* Task requirements:
Using the data below, output the first line and every line after it up to and including the line containing "R3: 3.3k (3V3, N017) -> 20k (3V3, N017)", exactly as written and with nothing added.

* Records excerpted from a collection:
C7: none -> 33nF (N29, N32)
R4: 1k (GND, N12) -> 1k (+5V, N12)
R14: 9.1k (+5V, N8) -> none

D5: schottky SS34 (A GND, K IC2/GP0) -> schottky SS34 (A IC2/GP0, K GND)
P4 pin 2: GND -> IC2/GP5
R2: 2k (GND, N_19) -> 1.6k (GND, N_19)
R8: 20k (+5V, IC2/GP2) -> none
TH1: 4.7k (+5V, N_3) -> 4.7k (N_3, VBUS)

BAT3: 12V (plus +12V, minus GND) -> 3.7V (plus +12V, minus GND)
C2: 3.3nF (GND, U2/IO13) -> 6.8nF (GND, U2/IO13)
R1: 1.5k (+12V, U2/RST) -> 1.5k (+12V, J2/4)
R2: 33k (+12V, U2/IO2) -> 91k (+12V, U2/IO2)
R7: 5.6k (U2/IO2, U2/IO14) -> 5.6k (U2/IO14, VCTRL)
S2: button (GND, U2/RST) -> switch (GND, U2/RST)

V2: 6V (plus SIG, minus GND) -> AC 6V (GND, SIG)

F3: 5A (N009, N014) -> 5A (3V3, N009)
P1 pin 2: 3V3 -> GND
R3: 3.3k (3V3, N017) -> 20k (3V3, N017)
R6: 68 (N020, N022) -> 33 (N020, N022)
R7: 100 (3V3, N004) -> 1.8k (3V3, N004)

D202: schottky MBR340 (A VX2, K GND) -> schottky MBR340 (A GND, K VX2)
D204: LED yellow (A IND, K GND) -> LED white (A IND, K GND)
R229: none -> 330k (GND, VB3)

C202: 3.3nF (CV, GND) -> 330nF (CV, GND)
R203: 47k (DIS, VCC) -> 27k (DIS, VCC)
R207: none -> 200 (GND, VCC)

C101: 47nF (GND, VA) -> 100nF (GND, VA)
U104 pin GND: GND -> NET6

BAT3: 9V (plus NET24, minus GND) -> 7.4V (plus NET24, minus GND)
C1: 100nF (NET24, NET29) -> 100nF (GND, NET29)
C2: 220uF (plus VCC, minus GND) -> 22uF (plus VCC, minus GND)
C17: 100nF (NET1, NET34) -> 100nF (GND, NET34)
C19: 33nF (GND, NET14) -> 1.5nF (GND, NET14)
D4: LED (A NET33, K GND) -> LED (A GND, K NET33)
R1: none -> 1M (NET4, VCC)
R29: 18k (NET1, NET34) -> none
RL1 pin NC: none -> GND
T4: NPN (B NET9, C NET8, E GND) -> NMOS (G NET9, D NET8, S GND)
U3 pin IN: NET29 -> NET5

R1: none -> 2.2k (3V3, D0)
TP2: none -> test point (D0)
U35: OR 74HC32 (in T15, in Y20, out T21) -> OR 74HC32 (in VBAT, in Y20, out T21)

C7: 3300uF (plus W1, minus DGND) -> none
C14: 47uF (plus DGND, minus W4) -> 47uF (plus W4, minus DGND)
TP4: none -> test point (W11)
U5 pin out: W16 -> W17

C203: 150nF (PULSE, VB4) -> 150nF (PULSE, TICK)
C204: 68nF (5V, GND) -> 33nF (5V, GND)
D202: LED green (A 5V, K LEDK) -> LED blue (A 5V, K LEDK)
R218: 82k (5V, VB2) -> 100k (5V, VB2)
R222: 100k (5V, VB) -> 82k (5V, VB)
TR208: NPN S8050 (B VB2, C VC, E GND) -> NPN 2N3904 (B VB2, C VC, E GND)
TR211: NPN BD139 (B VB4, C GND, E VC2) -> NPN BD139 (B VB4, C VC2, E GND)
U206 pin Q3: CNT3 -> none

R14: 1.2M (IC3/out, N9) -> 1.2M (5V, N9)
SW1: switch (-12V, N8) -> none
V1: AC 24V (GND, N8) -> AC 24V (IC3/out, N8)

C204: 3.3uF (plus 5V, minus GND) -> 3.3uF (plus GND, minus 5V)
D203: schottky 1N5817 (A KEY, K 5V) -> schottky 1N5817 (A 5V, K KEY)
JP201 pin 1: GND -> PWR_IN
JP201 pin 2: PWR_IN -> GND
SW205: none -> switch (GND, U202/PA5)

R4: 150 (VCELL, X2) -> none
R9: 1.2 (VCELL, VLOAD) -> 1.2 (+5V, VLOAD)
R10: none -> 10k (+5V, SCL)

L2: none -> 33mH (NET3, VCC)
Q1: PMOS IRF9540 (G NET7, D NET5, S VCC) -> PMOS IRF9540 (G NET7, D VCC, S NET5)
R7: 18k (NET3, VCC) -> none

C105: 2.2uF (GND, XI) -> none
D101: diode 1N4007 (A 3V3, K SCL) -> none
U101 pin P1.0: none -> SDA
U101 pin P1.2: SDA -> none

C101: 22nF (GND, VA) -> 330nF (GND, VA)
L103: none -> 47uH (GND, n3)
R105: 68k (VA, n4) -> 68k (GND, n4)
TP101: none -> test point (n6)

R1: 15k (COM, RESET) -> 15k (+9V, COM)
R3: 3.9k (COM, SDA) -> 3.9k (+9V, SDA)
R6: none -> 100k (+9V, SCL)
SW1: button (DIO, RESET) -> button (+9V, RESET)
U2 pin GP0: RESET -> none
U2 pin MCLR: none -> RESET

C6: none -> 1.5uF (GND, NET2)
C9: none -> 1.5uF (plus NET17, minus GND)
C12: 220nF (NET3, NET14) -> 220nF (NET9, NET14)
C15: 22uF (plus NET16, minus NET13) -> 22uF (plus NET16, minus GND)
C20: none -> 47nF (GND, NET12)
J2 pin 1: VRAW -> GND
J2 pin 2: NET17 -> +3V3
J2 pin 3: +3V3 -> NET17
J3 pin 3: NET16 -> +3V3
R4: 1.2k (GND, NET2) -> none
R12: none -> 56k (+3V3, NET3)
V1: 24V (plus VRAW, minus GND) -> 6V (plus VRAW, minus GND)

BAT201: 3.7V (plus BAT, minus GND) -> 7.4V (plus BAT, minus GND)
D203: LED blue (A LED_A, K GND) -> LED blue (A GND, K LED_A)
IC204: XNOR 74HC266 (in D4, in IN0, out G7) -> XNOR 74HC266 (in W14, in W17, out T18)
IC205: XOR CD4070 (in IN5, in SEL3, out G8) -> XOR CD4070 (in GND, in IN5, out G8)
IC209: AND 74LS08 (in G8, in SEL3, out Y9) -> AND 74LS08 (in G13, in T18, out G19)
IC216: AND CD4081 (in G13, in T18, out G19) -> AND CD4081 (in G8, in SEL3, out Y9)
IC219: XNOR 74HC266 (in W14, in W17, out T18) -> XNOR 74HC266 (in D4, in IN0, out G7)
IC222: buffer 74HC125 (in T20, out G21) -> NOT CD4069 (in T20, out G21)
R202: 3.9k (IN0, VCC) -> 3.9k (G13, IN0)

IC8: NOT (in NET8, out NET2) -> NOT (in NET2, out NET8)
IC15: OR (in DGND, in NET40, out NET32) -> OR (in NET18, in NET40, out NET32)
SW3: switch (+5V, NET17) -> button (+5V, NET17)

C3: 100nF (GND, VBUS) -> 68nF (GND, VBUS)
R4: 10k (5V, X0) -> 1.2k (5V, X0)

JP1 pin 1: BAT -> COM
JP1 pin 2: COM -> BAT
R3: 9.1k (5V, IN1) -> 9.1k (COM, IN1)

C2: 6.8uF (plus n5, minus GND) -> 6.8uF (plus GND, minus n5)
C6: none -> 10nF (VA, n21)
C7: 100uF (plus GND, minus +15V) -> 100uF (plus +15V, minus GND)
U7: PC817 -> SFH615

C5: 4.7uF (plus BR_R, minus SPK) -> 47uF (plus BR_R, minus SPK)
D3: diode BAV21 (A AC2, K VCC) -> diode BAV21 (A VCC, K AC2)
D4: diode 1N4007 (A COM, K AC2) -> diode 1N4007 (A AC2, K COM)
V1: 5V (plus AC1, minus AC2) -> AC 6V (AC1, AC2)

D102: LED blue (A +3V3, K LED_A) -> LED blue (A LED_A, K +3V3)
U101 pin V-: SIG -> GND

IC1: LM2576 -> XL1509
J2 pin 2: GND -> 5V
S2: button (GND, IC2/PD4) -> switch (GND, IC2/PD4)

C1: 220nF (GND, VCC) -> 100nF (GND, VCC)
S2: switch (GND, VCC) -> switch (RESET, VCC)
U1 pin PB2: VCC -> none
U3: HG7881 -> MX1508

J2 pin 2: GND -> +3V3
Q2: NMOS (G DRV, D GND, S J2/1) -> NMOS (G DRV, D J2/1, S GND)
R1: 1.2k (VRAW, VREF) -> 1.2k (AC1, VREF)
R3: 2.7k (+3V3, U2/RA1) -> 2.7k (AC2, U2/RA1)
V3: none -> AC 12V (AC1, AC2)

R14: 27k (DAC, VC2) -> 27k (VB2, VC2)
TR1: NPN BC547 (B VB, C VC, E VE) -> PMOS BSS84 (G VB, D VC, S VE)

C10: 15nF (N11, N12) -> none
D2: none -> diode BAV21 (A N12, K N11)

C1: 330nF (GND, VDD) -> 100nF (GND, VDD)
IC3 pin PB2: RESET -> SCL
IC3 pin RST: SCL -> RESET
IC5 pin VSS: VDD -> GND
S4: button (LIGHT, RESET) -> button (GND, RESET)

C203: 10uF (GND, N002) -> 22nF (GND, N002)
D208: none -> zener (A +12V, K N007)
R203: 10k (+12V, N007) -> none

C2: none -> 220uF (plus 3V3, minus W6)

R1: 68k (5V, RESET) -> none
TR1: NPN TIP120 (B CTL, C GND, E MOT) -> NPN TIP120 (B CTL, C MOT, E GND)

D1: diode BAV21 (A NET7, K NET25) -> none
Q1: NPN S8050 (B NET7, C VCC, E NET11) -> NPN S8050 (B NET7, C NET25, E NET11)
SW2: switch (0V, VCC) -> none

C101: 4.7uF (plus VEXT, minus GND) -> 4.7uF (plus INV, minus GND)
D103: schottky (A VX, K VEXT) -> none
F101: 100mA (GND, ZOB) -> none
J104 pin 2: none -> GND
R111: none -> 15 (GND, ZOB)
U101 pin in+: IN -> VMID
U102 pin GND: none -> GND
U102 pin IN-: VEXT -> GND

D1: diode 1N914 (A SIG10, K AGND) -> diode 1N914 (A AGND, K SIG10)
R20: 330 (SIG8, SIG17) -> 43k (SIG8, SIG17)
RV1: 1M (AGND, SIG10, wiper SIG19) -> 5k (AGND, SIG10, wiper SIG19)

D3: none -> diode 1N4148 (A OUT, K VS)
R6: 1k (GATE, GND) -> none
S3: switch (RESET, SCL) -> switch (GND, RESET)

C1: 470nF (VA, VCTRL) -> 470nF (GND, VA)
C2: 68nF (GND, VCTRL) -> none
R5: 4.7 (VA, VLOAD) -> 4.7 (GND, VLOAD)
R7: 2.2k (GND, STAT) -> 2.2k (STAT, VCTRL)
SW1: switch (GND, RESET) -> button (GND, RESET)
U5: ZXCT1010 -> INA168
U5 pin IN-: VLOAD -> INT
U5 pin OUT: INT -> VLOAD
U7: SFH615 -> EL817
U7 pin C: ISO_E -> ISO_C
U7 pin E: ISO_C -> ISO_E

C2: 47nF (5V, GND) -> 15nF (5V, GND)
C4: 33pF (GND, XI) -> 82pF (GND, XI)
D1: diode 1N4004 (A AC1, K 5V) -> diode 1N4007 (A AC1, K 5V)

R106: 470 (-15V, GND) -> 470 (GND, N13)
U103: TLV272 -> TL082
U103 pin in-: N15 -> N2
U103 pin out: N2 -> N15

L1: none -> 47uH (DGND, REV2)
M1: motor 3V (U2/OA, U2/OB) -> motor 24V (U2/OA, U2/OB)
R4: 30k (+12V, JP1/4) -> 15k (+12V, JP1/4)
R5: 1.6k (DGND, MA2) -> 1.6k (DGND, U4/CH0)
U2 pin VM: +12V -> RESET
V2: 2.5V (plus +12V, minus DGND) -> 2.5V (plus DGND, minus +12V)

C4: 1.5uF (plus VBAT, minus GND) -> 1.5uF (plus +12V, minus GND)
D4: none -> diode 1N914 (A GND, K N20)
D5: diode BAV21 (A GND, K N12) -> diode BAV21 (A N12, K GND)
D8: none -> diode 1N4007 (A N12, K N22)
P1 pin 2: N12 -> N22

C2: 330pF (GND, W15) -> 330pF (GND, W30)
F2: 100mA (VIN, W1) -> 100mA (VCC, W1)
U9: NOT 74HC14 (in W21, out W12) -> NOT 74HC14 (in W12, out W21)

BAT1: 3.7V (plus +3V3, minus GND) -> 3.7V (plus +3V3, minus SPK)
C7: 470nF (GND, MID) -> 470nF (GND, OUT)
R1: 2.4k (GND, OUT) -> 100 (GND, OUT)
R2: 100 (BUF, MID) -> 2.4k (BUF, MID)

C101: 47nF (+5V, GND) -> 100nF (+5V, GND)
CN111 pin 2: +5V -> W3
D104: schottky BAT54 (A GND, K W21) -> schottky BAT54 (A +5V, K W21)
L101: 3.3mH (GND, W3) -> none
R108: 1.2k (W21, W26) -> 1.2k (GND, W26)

* Reply to the exercise:
C7: none -> 33nF (N29, N32)
R4: 1k (GND, N12) -> 1k (+5V, N12)
R14: 9.1k (+5V, N8) -> none

D5: schottky SS34 (A GND, K IC2/GP0) -> schottky SS34 (A IC2/GP0, K GND)
P4 pin 2: GND -> IC2/GP5
R2: 2k (GND, N_19) -> 1.6k (GND, N_19)
R8: 20k (+5V, IC2/GP2) -> none
TH1: 4.7k (+5V, N_3) -> 4.7k (N_3, VBUS)

BAT3: 12V (plus +12V, minus GND) -> 3.7V (plus +12V, minus GND)
C2: 3.3nF (GND, U2/IO13) -> 6.8nF (GND, U2/IO13)
R1: 1.5k (+12V, U2/RST) -> 1.5k (+12V, J2/4)
R2: 33k (+12V, U2/IO2) -> 91k (+12V, U2/IO2)
R7: 5.6k (U2/IO2, U2/IO14) -> 5.6k (U2/IO14, VCTRL)
S2: button (GND, U2/RST) -> switch (GND, U2/RST)

V2: 6V (plus SIG, minus GND) -> AC 6V (GND, SIG)

F3: 5A (N009, N014) -> 5A (3V3, N009)
P1 pin 2: 3V3 -> GND
R3: 3.3k (3V3, N017) -> 20k (3V3, N017)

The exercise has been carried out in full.